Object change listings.
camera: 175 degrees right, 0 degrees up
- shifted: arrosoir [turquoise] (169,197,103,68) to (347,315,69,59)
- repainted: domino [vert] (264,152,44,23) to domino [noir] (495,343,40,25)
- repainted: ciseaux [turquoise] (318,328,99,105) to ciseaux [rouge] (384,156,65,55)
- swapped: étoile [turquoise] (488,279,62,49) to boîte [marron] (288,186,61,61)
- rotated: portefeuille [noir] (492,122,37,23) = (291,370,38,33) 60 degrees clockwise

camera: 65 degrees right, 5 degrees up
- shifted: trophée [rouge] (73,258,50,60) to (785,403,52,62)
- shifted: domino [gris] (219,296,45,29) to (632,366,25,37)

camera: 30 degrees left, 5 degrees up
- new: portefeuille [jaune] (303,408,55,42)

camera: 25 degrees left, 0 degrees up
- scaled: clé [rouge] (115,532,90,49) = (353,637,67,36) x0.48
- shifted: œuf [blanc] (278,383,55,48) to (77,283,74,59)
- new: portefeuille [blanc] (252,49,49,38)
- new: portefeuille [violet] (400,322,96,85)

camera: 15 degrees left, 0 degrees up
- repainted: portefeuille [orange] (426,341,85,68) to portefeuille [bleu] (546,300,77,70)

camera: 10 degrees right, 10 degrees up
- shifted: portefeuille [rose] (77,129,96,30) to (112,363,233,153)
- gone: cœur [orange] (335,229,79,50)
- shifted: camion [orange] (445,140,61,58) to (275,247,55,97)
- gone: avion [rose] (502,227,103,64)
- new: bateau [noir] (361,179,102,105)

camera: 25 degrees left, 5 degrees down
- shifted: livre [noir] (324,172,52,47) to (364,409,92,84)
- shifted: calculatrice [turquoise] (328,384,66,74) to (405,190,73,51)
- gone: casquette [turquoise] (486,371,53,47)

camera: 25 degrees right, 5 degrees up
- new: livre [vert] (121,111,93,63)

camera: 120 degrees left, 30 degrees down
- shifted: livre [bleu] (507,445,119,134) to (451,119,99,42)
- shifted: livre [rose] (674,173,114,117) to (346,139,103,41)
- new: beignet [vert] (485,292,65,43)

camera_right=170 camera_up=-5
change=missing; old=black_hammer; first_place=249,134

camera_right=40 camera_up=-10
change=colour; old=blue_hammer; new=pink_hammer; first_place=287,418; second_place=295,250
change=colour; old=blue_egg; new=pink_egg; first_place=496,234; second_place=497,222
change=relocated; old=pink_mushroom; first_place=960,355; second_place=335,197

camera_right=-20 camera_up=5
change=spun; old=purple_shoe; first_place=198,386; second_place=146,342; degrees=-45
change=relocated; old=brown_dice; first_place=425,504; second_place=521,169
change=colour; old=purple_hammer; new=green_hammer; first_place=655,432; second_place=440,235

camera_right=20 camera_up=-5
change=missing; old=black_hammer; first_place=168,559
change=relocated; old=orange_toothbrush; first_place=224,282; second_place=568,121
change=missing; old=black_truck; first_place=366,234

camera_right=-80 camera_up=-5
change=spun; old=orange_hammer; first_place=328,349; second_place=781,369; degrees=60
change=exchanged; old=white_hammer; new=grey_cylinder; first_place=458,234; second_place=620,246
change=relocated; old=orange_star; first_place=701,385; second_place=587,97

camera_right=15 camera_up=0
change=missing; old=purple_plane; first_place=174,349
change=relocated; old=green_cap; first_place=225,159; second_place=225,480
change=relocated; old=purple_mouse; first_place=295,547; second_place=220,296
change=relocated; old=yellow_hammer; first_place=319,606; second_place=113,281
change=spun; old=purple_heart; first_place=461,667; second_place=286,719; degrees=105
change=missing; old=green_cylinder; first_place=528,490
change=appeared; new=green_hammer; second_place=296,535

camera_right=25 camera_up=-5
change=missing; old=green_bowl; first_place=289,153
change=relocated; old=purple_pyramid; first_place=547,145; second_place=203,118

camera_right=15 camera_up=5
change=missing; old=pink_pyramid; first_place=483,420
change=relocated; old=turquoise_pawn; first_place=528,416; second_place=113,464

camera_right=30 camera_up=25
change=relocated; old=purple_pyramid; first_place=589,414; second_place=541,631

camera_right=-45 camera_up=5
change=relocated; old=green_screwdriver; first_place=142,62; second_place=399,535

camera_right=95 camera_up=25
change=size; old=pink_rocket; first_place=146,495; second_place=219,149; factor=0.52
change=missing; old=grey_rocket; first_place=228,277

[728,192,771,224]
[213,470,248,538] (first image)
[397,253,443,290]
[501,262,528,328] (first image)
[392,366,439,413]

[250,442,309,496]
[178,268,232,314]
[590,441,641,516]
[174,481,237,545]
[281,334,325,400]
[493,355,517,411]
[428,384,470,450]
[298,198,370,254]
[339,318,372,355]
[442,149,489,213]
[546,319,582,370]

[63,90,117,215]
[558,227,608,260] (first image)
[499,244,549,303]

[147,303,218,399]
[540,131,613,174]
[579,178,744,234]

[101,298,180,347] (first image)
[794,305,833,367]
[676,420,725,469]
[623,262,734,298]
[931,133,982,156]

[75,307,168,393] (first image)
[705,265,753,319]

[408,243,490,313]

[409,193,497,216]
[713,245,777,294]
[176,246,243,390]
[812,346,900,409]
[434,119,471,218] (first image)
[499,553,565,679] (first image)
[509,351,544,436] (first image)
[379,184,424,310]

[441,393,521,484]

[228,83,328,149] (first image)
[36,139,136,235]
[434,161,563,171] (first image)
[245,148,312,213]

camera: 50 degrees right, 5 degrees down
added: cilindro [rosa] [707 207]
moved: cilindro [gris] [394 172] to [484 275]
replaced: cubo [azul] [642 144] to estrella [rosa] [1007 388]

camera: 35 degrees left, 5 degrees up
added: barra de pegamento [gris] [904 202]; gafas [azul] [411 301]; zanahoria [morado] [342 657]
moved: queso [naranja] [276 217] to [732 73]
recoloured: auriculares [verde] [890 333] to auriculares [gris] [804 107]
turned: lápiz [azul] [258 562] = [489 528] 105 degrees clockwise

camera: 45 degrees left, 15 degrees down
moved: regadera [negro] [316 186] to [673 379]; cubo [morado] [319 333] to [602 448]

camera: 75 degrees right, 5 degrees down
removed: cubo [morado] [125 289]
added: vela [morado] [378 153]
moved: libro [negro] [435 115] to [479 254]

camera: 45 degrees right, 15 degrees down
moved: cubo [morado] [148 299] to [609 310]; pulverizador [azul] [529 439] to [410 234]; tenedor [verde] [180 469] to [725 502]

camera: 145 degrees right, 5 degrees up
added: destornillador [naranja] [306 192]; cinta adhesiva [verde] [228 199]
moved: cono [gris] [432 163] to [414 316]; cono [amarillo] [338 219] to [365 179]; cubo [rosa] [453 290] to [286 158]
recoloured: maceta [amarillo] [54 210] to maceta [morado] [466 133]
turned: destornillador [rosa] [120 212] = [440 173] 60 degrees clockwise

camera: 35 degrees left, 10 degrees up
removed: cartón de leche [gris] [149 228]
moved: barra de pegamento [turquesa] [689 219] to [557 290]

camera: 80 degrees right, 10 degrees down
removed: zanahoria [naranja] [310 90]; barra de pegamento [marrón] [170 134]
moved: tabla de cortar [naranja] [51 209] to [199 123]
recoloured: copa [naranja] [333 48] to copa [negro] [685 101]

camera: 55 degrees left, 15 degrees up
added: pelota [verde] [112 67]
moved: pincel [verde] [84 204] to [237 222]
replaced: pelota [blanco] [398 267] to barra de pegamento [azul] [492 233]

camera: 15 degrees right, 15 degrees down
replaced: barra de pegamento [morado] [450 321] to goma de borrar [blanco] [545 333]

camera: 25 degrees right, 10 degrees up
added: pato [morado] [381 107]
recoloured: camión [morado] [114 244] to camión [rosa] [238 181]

ASSIGNED TASK. Look through the entries above and work out how many lines contain the string "cilindro". Give that number alone.

OUTPUT FOR THIS TASK. 2